Source data section start
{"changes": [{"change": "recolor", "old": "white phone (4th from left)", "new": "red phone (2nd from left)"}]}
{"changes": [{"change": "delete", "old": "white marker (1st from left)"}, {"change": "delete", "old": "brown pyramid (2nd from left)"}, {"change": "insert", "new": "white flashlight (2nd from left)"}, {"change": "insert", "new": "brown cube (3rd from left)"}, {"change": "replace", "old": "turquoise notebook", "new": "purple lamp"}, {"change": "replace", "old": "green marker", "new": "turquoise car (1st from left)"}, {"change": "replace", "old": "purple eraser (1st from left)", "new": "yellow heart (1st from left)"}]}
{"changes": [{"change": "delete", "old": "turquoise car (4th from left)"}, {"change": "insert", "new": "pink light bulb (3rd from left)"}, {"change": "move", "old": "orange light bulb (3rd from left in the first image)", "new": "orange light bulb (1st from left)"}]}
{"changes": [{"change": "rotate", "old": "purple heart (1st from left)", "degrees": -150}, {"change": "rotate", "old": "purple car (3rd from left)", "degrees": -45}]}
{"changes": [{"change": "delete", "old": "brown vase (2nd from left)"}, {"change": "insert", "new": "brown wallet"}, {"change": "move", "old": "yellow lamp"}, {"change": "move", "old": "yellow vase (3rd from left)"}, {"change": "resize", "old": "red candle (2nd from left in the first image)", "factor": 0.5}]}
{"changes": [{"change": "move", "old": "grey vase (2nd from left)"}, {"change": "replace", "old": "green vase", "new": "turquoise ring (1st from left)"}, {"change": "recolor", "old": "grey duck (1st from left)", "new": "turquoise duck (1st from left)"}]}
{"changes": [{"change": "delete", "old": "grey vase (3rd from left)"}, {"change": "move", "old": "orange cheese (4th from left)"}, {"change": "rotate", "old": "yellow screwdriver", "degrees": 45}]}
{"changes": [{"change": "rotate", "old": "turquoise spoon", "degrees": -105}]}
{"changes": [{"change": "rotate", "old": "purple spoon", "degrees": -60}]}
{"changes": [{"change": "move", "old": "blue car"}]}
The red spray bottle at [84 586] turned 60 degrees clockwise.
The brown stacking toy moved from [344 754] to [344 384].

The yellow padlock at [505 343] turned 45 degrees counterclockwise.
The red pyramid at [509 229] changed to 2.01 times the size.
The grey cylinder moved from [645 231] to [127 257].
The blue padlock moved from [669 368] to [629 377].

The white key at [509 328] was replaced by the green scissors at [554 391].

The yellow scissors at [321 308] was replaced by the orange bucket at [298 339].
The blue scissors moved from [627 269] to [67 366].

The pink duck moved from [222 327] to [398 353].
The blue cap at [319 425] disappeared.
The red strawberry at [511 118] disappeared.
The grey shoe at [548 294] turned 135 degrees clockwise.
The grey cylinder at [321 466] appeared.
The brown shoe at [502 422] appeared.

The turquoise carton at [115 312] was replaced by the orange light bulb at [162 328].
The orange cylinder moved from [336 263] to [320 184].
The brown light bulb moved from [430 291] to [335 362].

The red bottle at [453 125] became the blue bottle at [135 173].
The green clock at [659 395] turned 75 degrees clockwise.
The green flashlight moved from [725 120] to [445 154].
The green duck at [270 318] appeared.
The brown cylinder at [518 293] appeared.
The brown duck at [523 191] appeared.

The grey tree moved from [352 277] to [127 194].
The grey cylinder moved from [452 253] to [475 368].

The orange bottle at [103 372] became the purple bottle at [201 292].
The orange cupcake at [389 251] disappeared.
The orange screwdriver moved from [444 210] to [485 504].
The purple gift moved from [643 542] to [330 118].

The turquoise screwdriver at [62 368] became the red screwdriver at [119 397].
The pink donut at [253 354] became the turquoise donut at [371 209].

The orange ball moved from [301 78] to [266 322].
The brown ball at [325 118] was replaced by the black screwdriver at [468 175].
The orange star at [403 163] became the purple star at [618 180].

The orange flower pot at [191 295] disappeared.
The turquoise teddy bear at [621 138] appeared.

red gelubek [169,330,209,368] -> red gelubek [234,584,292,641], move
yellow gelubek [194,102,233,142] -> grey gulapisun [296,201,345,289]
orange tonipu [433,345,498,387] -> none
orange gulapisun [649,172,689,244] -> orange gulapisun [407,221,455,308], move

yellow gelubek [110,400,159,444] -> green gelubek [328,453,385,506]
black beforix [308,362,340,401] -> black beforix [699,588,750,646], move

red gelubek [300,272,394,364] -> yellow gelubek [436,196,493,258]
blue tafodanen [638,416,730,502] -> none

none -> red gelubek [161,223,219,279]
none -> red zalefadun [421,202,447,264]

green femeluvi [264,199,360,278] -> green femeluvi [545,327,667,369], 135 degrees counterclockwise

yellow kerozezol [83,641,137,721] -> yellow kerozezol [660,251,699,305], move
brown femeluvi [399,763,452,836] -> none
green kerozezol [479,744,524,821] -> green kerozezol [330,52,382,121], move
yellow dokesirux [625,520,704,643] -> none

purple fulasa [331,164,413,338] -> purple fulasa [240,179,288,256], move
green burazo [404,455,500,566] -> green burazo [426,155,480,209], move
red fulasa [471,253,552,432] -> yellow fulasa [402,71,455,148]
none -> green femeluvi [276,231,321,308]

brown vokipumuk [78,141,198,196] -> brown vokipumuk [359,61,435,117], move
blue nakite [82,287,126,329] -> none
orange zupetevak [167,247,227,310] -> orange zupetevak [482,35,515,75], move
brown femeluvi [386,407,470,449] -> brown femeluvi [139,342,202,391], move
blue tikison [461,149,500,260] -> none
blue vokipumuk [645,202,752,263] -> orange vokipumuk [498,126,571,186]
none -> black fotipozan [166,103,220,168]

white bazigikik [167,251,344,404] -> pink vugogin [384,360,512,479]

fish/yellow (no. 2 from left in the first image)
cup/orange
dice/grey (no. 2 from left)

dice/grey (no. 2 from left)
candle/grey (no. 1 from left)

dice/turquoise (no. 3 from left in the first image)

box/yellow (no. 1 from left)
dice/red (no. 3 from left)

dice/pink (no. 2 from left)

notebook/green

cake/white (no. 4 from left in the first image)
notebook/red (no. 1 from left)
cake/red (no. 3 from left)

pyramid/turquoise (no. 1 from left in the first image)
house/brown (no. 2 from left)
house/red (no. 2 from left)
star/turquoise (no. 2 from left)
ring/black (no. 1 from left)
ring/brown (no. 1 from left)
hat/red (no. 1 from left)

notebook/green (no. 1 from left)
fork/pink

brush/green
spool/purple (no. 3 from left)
Source data section end
Work required → Using the entries above, please restate each one word for word.

Response for this exercise →
{"changes": [{"change": "recolor", "old": "white phone (4th from left)", "new": "red phone (2nd from left)"}]}
{"changes": [{"change": "delete", "old": "white marker (1st from left)"}, {"change": "delete", "old": "brown pyramid (2nd from left)"}, {"change": "insert", "new": "white flashlight (2nd from left)"}, {"change": "insert", "new": "brown cube (3rd from left)"}, {"change": "replace", "old": "turquoise notebook", "new": "purple lamp"}, {"change": "replace", "old": "green marker", "new": "turquoise car (1st from left)"}, {"change": "replace", "old": "purple eraser (1st from left)", "new": "yellow heart (1st from left)"}]}
{"changes": [{"change": "delete", "old": "turquoise car (4th from left)"}, {"change": "insert", "new": "pink light bulb (3rd from left)"}, {"change": "move", "old": "orange light bulb (3rd from left in the first image)", "new": "orange light bulb (1st from left)"}]}
{"changes": [{"change": "rotate", "old": "purple heart (1st from left)", "degrees": -150}, {"change": "rotate", "old": "purple car (3rd from left)", "degrees": -45}]}
{"changes": [{"change": "delete", "old": "brown vase (2nd from left)"}, {"change": "insert", "new": "brown wallet"}, {"change": "move", "old": "yellow lamp"}, {"change": "move", "old": "yellow vase (3rd from left)"}, {"change": "resize", "old": "red candle (2nd from left in the first image)", "factor": 0.5}]}
{"changes": [{"change": "move", "old": "grey vase (2nd from left)"}, {"change": "replace", "old": "green vase", "new": "turquoise ring (1st from left)"}, {"change": "recolor", "old": "grey duck (1st from left)", "new": "turquoise duck (1st from left)"}]}
{"changes": [{"change": "delete", "old": "grey vase (3rd from left)"}, {"change": "move", "old": "orange cheese (4th from left)"}, {"change": "rotate", "old": "yellow screwdriver", "degrees": 45}]}
{"changes": [{"change": "rotate", "old": "turquoise spoon", "degrees": -105}]}
{"changes": [{"change": "rotate", "old": "purple spoon", "degrees": -60}]}
{"changes": [{"change": "move", "old": "blue car"}]}
The red spray bottle at [84 586] turned 60 degrees clockwise.
The brown stacking toy moved from [344 754] to [344 384].

The yellow padlock at [505 343] turned 45 degrees counterclockwise.
The red pyramid at [509 229] changed to 2.01 times the size.
The grey cylinder moved from [645 231] to [127 257].
The blue padlock moved from [669 368] to [629 377].

The white key at [509 328] was replaced by the green scissors at [554 391].

The yellow scissors at [321 308] was replaced by the orange bucket at [298 339].
The blue scissors moved from [627 269] to [67 366].

The pink duck moved from [222 327] to [398 353].
The blue cap at [319 425] disappeared.
The red strawberry at [511 118] disappeared.
The grey shoe at [548 294] turned 135 degrees clockwise.
The grey cylinder at [321 466] appeared.
The brown shoe at [502 422] appeared.

The turquoise carton at [115 312] was replaced by the orange light bulb at [162 328].
The orange cylinder moved from [336 263] to [320 184].
The brown light bulb moved from [430 291] to [335 362].

The red bottle at [453 125] became the blue bottle at [135 173].
The green clock at [659 395] turned 75 degrees clockwise.
The green flashlight moved from [725 120] to [445 154].
The green duck at [270 318] appeared.
The brown cylinder at [518 293] appeared.
The brown duck at [523 191] appeared.

The grey tree moved from [352 277] to [127 194].
The grey cylinder moved from [452 253] to [475 368].

The orange bottle at [103 372] became the purple bottle at [201 292].
The orange cupcake at [389 251] disappeared.
The orange screwdriver moved from [444 210] to [485 504].
The purple gift moved from [643 542] to [330 118].

The turquoise screwdriver at [62 368] became the red screwdriver at [119 397].
The pink donut at [253 354] became the turquoise donut at [371 209].

The orange ball moved from [301 78] to [266 322].
The brown ball at [325 118] was replaced by the black screwdriver at [468 175].
The orange star at [403 163] became the purple star at [618 180].

The orange flower pot at [191 295] disappeared.
The turquoise teddy bear at [621 138] appeared.

red gelubek [169,330,209,368] -> red gelubek [234,584,292,641], move
yellow gelubek [194,102,233,142] -> grey gulapisun [296,201,345,289]
orange tonipu [433,345,498,387] -> none
orange gulapisun [649,172,689,244] -> orange gulapisun [407,221,455,308], move

yellow gelubek [110,400,159,444] -> green gelubek [328,453,385,506]
black beforix [308,362,340,401] -> black beforix [699,588,750,646], move

red gelubek [300,272,394,364] -> yellow gelubek [436,196,493,258]
blue tafodanen [638,416,730,502] -> none

none -> red gelubek [161,223,219,279]
none -> red zalefadun [421,202,447,264]

green femeluvi [264,199,360,278] -> green femeluvi [545,327,667,369], 135 degrees counterclockwise

yellow kerozezol [83,641,137,721] -> yellow kerozezol [660,251,699,305], move
brown femeluvi [399,763,452,836] -> none
green kerozezol [479,744,524,821] -> green kerozezol [330,52,382,121], move
yellow dokesirux [625,520,704,643] -> none

purple fulasa [331,164,413,338] -> purple fulasa [240,179,288,256], move
green burazo [404,455,500,566] -> green burazo [426,155,480,209], move
red fulasa [471,253,552,432] -> yellow fulasa [402,71,455,148]
none -> green femeluvi [276,231,321,308]

brown vokipumuk [78,141,198,196] -> brown vokipumuk [359,61,435,117], move
blue nakite [82,287,126,329] -> none
orange zupetevak [167,247,227,310] -> orange zupetevak [482,35,515,75], move
brown femeluvi [386,407,470,449] -> brown femeluvi [139,342,202,391], move
blue tikison [461,149,500,260] -> none
blue vokipumuk [645,202,752,263] -> orange vokipumuk [498,126,571,186]
none -> black fotipozan [166,103,220,168]

white bazigikik [167,251,344,404] -> pink vugogin [384,360,512,479]

fish/yellow (no. 2 from left in the first image)
cup/orange
dice/grey (no. 2 from left)

dice/grey (no. 2 from left)
candle/grey (no. 1 from left)

dice/turquoise (no. 3 from left in the first image)

box/yellow (no. 1 from left)
dice/red (no. 3 from left)

dice/pink (no. 2 from left)

notebook/green

cake/white (no. 4 from left in the first image)
notebook/red (no. 1 from left)
cake/red (no. 3 from left)

pyramid/turquoise (no. 1 from left in the first image)
house/brown (no. 2 from left)
house/red (no. 2 from left)
star/turquoise (no. 2 from left)
ring/black (no. 1 from left)
ring/brown (no. 1 from left)
hat/red (no. 1 from left)

notebook/green (no. 1 from left)
fork/pink

brush/green
spool/purple (no. 3 from left)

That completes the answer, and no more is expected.